### Your goal:
Which lines below contain the word "none"? Copy each of them.
+++ Dataset records
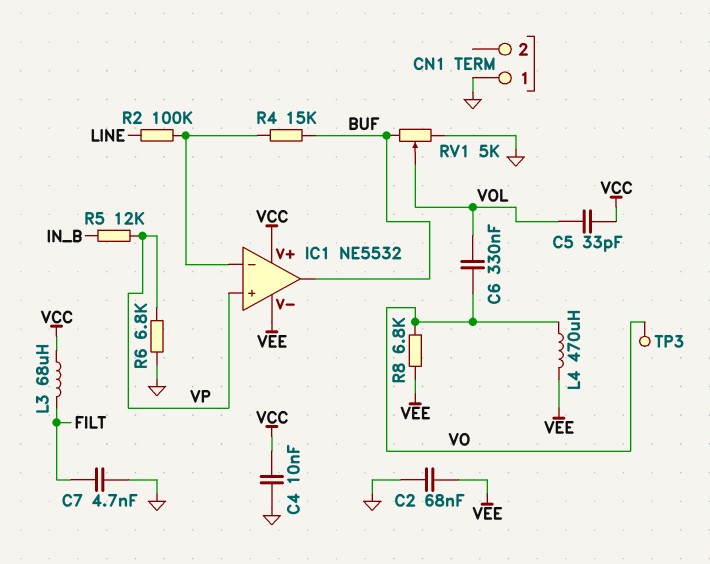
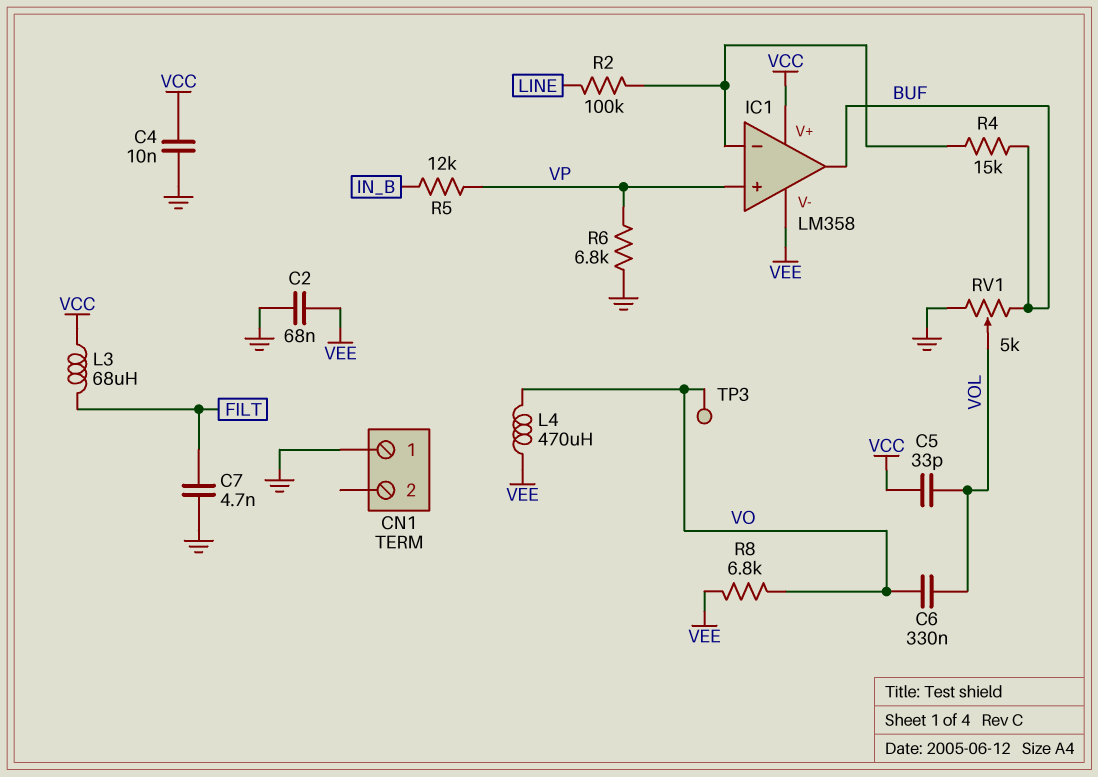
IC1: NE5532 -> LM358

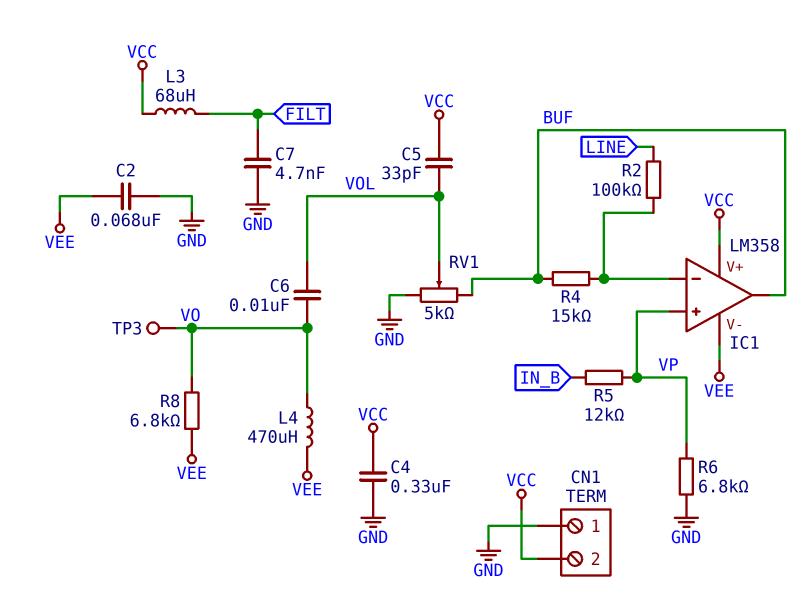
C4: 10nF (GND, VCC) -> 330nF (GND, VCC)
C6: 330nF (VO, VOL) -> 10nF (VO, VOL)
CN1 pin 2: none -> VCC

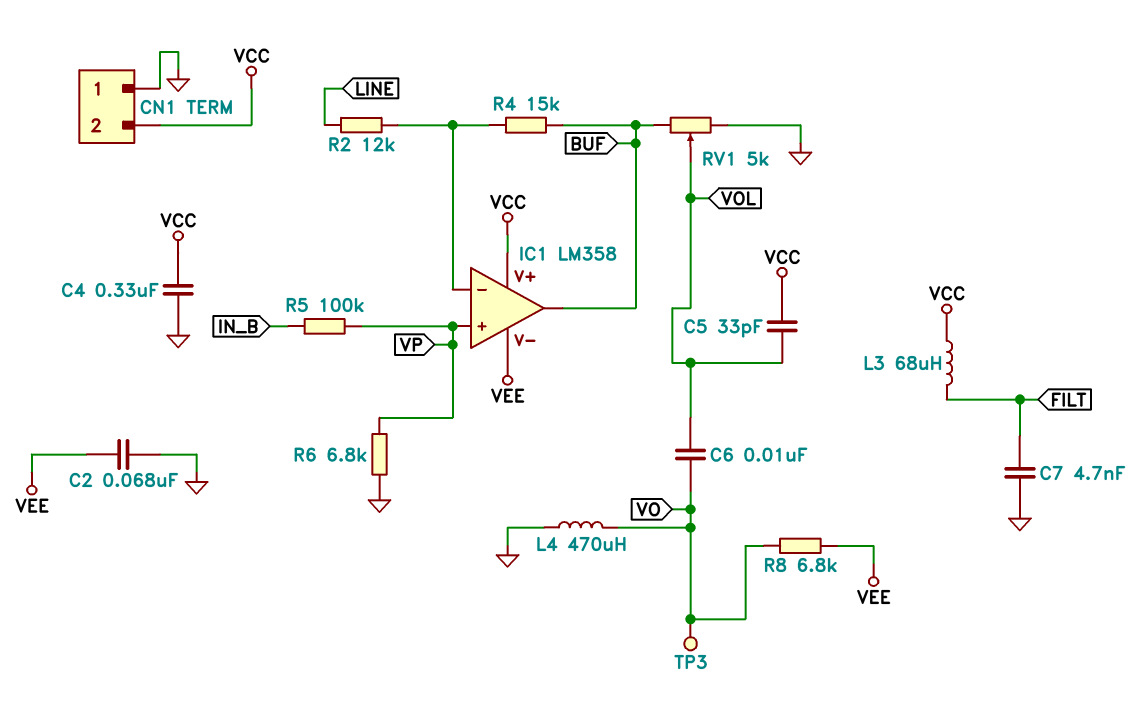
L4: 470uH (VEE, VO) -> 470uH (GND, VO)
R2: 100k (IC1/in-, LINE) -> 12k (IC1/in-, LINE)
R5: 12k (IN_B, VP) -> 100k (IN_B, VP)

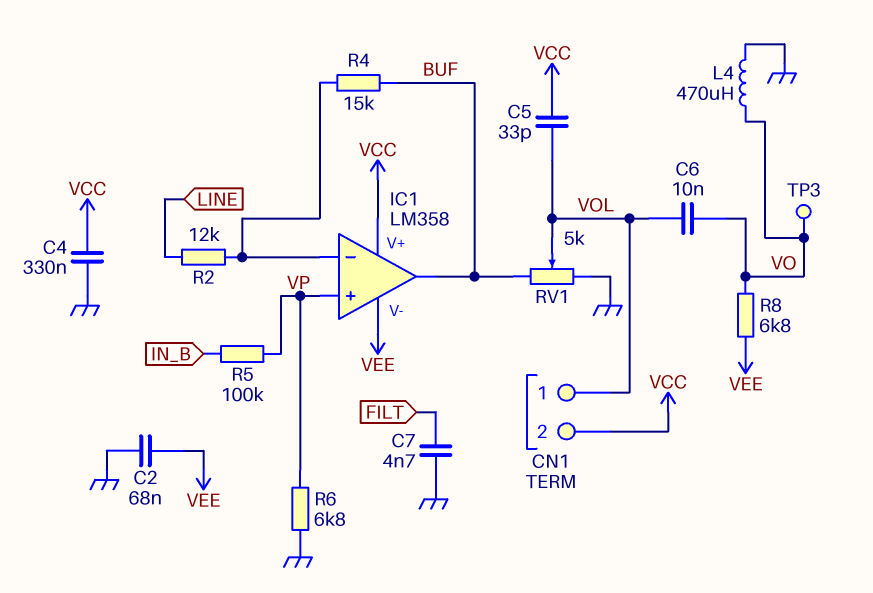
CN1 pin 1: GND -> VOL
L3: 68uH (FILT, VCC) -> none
++++++
### Written reply:
CN1 pin 2: none -> VCC
L3: 68uH (FILT, VCC) -> none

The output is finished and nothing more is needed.